▶ **ASSIGNED TASK**: Leaving the pictures aside, return all of the data below exactly.

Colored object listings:
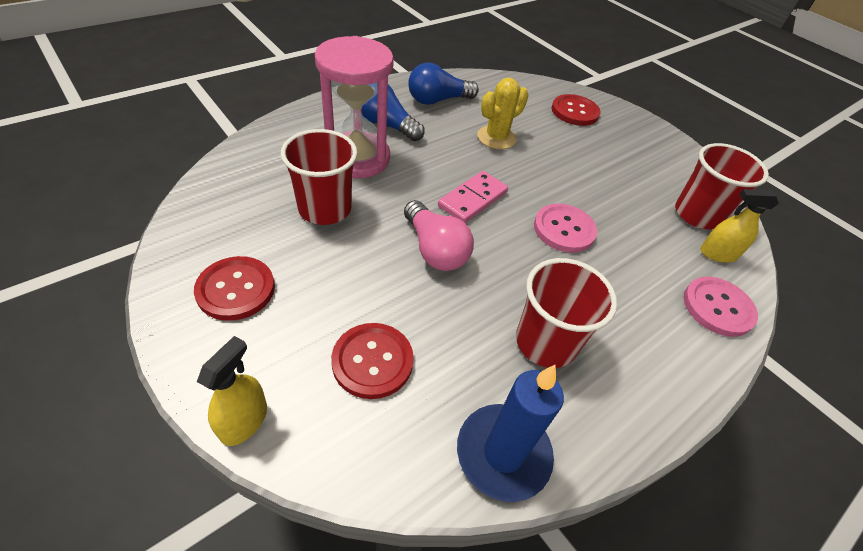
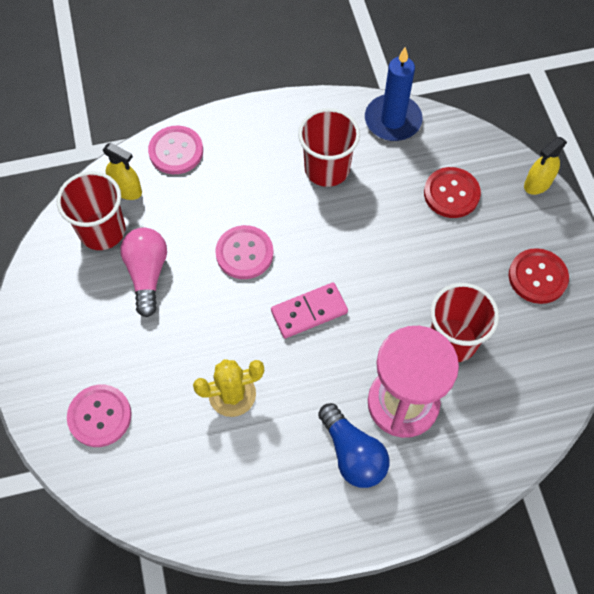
camera: 150 degrees left, 15 degrees up
(435, 249) = (371, 267): pink light bulb -> pink light bulb (147, 274)
(437, 100) = (266, 488): blue light bulb -> none
(574, 112) = (100, 416): red button -> pink button

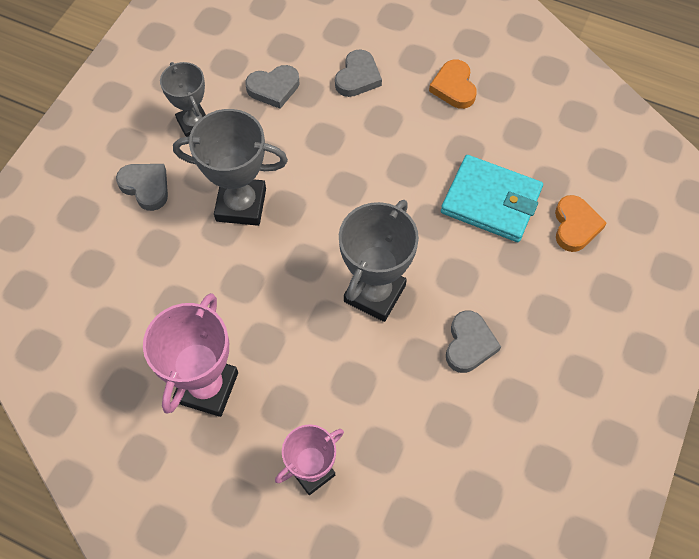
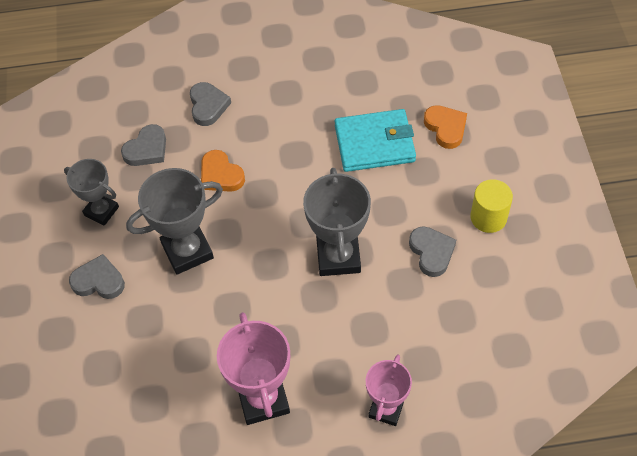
camera: 30 degrees left, 5 degrees down
(454, 87) = (287, 75): orange heart -> orange heart (220, 175)
(553, 343) = (488, 217): none -> yellow cylinder

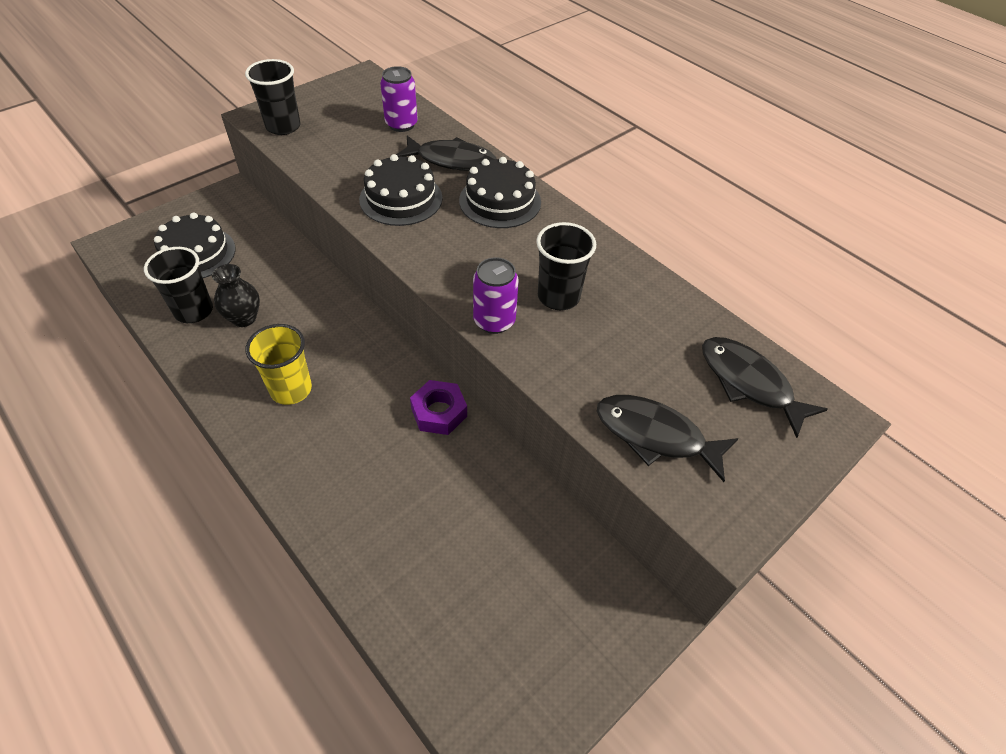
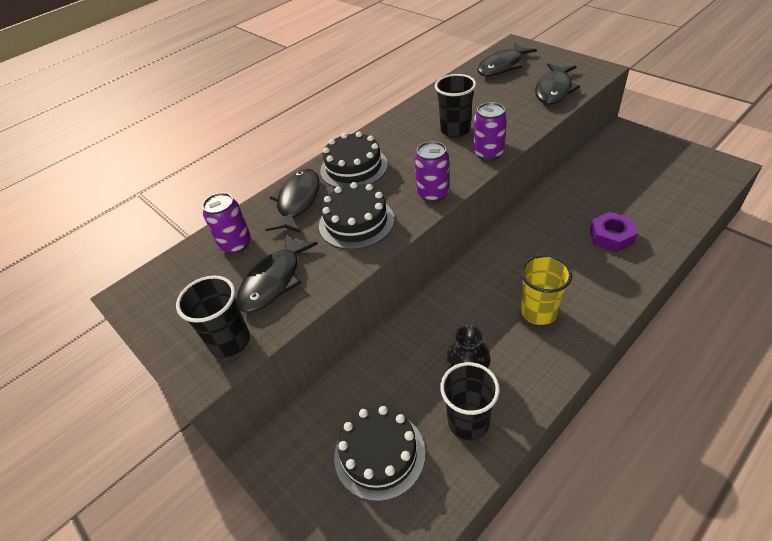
camera: 85 degrees left, 5 degrees down
(341, 147) = (274, 281): none -> black fish
(427, 259) = (433, 193): none -> purple can
(439, 412) = (527, 223): purple nut -> purple nut (611, 236)

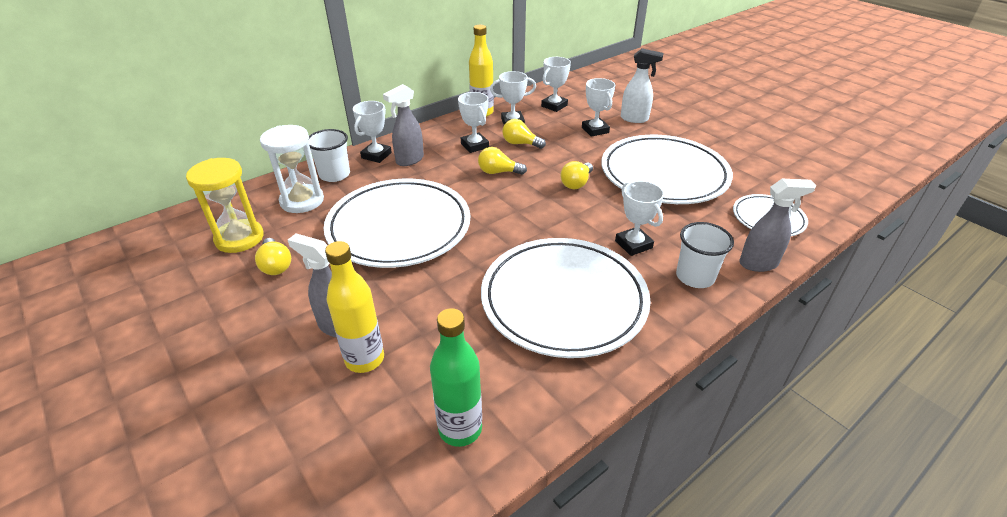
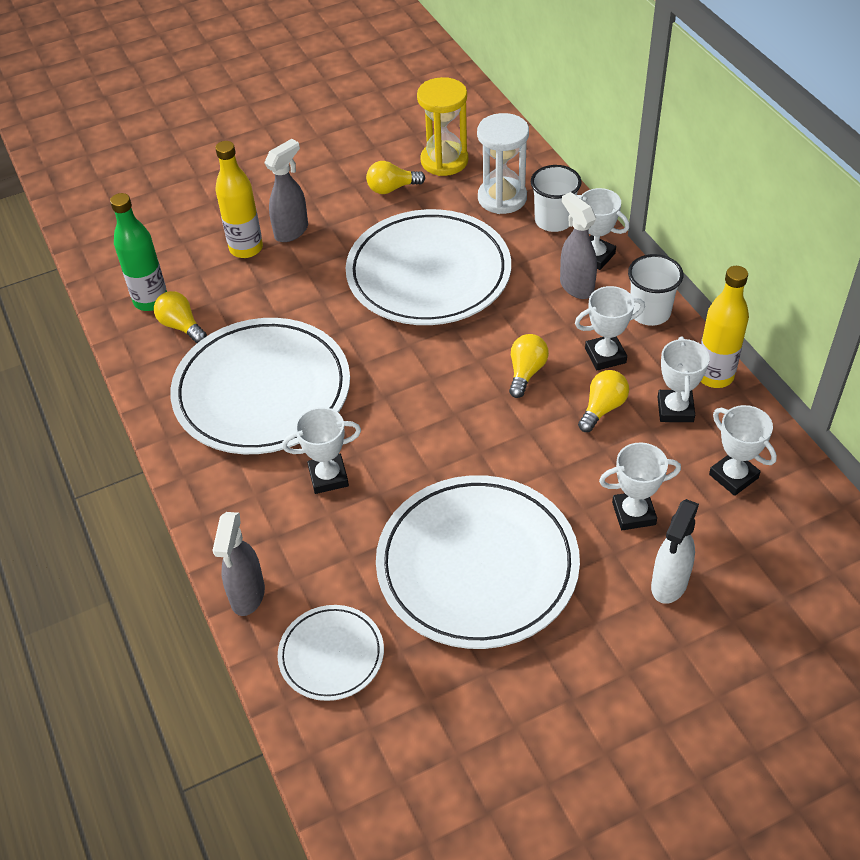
camera: 105 degrees right, 10 degrees up
(576, 183) = (478, 451): yellow light bulb -> yellow light bulb (181, 326)
(695, 277) = (251, 518): white cup -> white cup (649, 312)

▶ **FINAL ANSWER**:
camera: 150 degrees left, 15 degrees up
(435, 249) = (371, 267): pink light bulb -> pink light bulb (147, 274)
(437, 100) = (266, 488): blue light bulb -> none
(574, 112) = (100, 416): red button -> pink button

camera: 30 degrees left, 5 degrees down
(454, 87) = (287, 75): orange heart -> orange heart (220, 175)
(553, 343) = (488, 217): none -> yellow cylinder

camera: 85 degrees left, 5 degrees down
(341, 147) = (274, 281): none -> black fish
(427, 259) = (433, 193): none -> purple can
(439, 412) = (527, 223): purple nut -> purple nut (611, 236)

camera: 105 degrees right, 10 degrees up
(576, 183) = (478, 451): yellow light bulb -> yellow light bulb (181, 326)
(695, 277) = (251, 518): white cup -> white cup (649, 312)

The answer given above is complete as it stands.